- _Problem to work on_: Report every line of the records that includes the word "white".

- _Records_:
========================================

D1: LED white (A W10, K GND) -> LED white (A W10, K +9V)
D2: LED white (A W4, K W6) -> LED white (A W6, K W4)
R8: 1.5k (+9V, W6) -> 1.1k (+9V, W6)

========================================

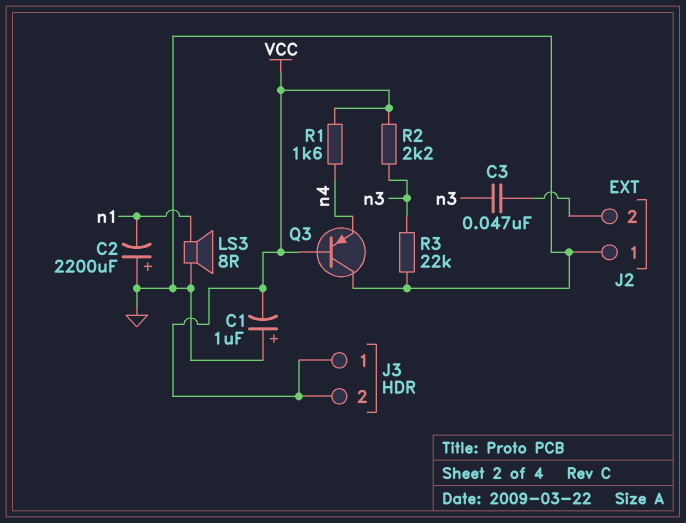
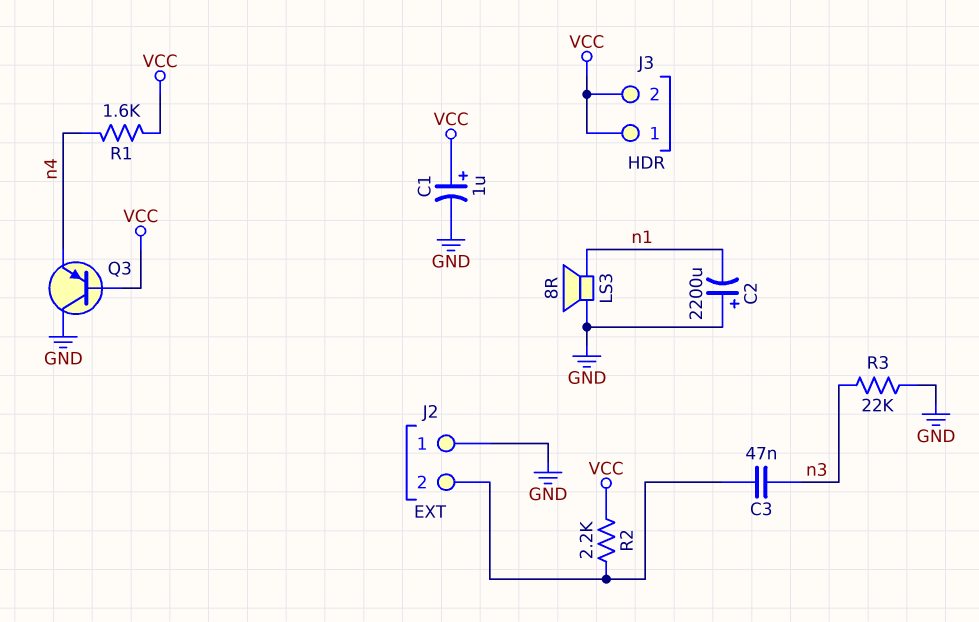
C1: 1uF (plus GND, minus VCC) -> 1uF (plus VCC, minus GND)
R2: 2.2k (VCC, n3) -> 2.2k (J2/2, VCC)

========================================

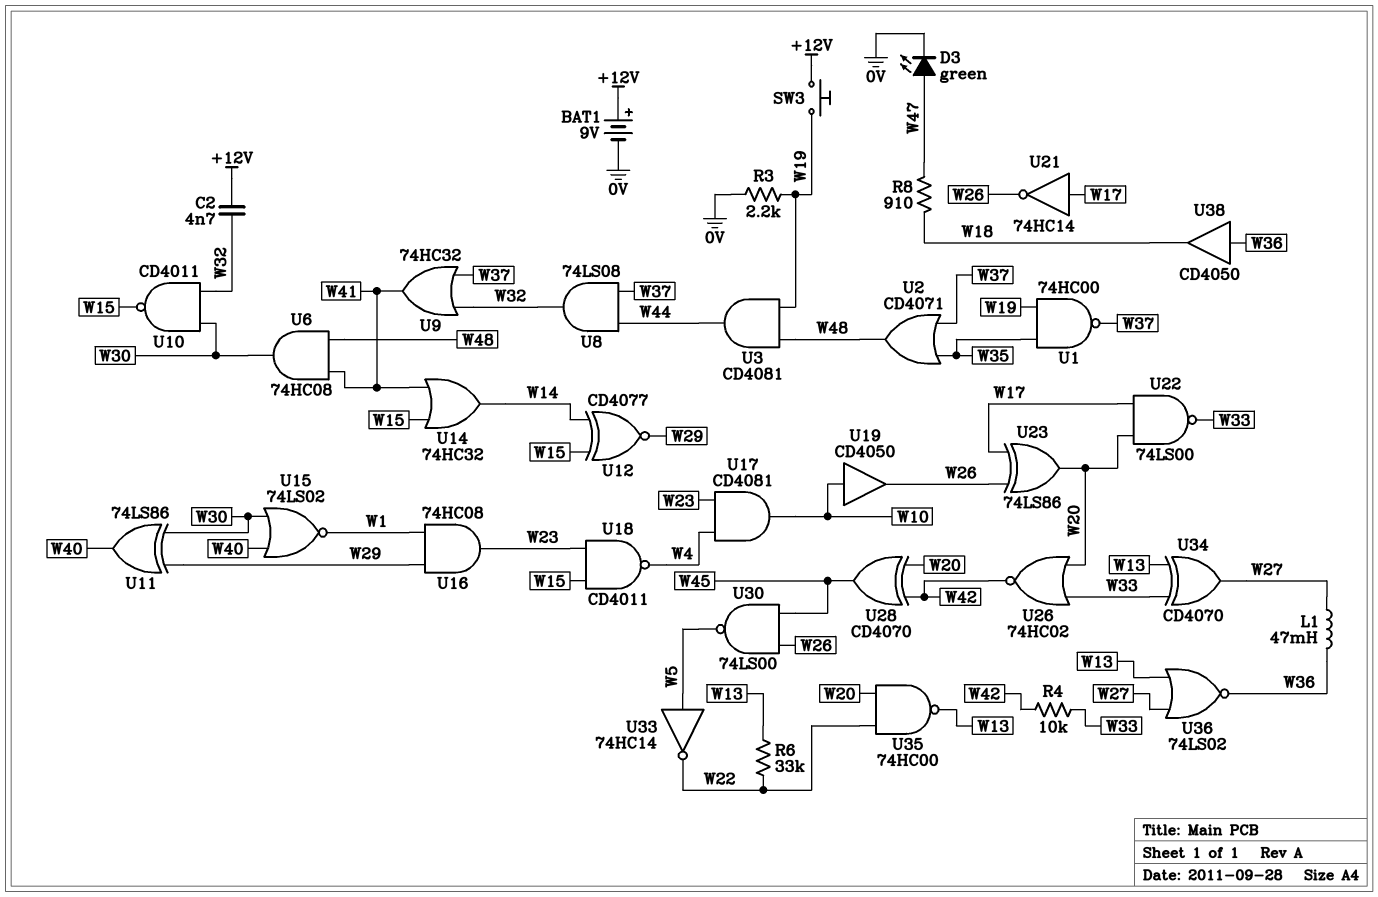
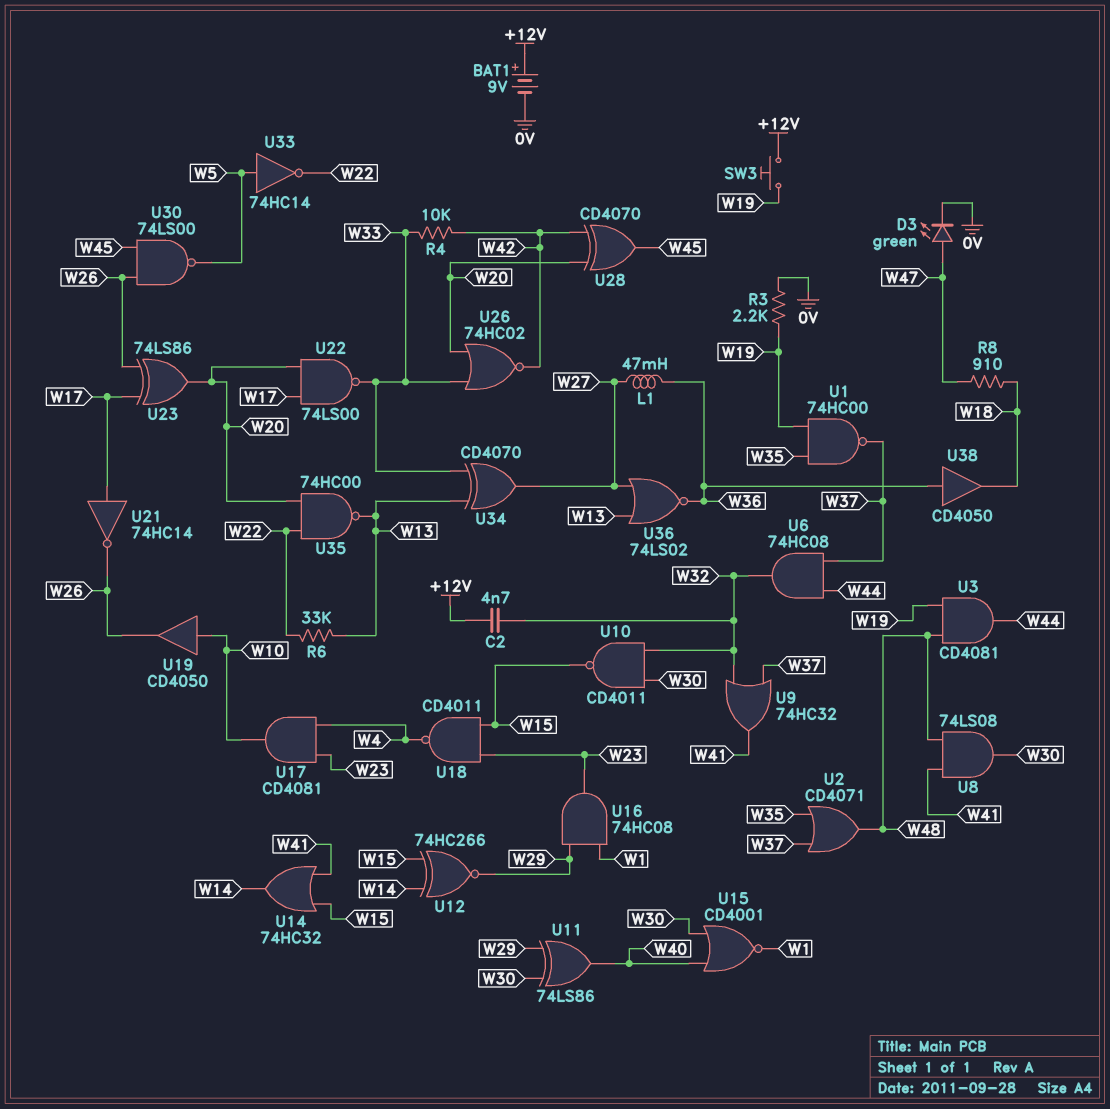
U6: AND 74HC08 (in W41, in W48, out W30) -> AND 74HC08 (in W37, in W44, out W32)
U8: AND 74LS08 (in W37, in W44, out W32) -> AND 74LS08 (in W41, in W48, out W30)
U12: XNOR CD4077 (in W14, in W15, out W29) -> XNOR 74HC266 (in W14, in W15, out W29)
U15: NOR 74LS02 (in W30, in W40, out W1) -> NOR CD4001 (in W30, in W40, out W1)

========================================

- _Output for this task_:
D1: LED white (A W10, K GND) -> LED white (A W10, K +9V)
D2: LED white (A W4, K W6) -> LED white (A W6, K W4)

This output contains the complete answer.